Task description:
Every line of the records below from the line with "TOF pin XSHUT: A5 -> 6" up to and including the line with "LINE3 pin GND: GND -> VIN" must be reproduced exactly, and no line outside that range.

=====

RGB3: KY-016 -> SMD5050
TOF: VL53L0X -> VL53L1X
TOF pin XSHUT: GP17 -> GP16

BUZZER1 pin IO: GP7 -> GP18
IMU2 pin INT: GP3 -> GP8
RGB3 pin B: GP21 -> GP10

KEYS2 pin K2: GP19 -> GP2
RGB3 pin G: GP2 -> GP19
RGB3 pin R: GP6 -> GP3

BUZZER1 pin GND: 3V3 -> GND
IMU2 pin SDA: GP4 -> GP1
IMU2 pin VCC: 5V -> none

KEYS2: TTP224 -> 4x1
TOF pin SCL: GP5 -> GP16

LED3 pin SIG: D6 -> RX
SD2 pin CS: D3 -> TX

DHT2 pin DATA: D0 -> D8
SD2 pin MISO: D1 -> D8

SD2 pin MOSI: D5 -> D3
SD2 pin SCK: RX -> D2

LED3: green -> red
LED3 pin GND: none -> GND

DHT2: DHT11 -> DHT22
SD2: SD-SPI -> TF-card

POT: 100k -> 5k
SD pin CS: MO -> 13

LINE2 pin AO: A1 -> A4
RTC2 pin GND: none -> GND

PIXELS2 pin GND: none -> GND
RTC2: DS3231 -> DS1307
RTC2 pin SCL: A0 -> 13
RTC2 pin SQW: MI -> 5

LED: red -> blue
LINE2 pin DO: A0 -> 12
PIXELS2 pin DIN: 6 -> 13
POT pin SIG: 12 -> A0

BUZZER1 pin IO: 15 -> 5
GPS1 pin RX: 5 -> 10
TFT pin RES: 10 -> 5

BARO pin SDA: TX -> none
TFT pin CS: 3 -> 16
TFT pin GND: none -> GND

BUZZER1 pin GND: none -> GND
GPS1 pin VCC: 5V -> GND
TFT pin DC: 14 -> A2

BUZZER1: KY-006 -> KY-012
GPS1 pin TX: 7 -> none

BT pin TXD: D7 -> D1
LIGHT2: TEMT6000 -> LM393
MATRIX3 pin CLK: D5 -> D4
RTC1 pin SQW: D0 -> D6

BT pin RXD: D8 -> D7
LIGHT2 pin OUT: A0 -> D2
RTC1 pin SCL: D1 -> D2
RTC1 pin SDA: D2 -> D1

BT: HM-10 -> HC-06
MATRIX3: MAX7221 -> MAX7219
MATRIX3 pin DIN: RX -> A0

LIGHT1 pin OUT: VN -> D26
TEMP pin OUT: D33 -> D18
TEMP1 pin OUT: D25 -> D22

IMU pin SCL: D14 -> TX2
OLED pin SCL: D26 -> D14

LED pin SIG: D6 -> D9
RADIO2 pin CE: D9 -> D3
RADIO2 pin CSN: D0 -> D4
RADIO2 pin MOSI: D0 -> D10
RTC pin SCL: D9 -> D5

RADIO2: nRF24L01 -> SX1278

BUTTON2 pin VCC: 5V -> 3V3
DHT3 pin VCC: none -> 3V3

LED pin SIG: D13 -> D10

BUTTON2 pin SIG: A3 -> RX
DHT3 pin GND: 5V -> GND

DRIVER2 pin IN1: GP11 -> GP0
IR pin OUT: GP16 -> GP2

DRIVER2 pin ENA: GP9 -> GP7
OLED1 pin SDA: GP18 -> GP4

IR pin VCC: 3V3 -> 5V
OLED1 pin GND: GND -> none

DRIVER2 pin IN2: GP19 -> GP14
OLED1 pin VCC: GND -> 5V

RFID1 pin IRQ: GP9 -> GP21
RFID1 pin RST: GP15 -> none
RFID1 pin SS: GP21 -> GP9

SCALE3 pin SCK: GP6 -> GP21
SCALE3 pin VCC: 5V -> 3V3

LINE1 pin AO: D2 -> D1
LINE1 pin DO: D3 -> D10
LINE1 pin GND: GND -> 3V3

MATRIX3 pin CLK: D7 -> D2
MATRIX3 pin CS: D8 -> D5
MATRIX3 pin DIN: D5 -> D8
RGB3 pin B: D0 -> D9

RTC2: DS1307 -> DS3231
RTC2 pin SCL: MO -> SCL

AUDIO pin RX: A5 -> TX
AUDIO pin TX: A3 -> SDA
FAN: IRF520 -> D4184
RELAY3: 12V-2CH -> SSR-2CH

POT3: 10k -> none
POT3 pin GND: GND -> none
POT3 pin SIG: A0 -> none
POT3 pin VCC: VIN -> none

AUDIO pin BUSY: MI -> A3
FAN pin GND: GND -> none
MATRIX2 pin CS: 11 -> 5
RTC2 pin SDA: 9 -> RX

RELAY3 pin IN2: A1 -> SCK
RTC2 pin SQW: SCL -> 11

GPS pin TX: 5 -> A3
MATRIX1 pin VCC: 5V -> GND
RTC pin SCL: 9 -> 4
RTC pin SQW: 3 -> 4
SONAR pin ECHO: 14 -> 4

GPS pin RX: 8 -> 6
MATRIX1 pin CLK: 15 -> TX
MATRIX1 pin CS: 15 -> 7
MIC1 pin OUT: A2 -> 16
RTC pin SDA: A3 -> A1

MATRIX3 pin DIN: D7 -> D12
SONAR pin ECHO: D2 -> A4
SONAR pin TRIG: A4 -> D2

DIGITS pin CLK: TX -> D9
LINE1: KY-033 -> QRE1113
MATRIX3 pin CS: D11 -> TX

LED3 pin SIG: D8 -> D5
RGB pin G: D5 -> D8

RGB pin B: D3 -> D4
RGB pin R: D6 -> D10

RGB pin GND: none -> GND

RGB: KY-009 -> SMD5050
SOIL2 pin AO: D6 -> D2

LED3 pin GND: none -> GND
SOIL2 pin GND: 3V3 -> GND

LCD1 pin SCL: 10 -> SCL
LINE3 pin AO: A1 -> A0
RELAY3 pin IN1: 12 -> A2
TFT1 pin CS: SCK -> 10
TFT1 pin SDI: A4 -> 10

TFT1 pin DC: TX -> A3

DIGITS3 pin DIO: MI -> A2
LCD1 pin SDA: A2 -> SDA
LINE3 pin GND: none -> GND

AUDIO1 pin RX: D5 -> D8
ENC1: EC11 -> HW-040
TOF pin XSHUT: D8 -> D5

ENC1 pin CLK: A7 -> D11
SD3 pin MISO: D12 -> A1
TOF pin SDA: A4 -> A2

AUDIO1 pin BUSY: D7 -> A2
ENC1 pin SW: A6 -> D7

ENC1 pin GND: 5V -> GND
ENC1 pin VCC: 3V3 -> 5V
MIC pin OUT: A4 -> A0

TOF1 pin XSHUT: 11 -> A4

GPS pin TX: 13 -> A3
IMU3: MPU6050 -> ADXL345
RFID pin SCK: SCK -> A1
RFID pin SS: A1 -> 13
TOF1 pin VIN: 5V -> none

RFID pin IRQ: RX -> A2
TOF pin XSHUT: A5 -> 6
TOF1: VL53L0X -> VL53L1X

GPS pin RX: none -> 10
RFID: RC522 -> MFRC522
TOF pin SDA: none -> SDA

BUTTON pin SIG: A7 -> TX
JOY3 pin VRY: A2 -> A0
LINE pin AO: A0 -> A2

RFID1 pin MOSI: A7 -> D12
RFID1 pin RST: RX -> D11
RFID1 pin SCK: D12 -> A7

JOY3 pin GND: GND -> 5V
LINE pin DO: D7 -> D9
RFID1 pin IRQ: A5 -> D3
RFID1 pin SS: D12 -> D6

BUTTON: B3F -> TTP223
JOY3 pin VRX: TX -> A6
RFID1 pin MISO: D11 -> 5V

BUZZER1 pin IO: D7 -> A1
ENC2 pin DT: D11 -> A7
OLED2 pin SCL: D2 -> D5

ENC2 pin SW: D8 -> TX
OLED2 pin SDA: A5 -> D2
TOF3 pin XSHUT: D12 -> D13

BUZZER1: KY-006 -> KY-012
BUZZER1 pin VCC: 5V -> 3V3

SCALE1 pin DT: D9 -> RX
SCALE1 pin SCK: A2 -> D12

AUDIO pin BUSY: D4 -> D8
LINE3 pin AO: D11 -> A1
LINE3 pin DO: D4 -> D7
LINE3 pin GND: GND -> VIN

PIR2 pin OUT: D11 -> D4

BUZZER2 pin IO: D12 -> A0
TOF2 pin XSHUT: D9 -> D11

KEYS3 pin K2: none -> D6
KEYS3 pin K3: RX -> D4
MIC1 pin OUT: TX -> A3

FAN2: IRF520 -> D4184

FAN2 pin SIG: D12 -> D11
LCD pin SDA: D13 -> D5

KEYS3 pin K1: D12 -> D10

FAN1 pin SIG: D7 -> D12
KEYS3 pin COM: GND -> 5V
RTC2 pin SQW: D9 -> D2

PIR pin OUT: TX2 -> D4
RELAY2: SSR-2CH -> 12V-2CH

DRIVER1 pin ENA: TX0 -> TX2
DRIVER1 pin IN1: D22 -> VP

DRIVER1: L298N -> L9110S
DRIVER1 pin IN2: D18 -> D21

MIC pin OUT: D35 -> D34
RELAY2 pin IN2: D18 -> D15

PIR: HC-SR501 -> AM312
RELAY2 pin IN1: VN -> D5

=====

Output:
TOF pin XSHUT: A5 -> 6
TOF1: VL53L0X -> VL53L1X

GPS pin RX: none -> 10
RFID: RC522 -> MFRC522
TOF pin SDA: none -> SDA

BUTTON pin SIG: A7 -> TX
JOY3 pin VRY: A2 -> A0
LINE pin AO: A0 -> A2

RFID1 pin MOSI: A7 -> D12
RFID1 pin RST: RX -> D11
RFID1 pin SCK: D12 -> A7

JOY3 pin GND: GND -> 5V
LINE pin DO: D7 -> D9
RFID1 pin IRQ: A5 -> D3
RFID1 pin SS: D12 -> D6

BUTTON: B3F -> TTP223
JOY3 pin VRX: TX -> A6
RFID1 pin MISO: D11 -> 5V

BUZZER1 pin IO: D7 -> A1
ENC2 pin DT: D11 -> A7
OLED2 pin SCL: D2 -> D5

ENC2 pin SW: D8 -> TX
OLED2 pin SDA: A5 -> D2
TOF3 pin XSHUT: D12 -> D13

BUZZER1: KY-006 -> KY-012
BUZZER1 pin VCC: 5V -> 3V3

SCALE1 pin DT: D9 -> RX
SCALE1 pin SCK: A2 -> D12

AUDIO pin BUSY: D4 -> D8
LINE3 pin AO: D11 -> A1
LINE3 pin DO: D4 -> D7
LINE3 pin GND: GND -> VIN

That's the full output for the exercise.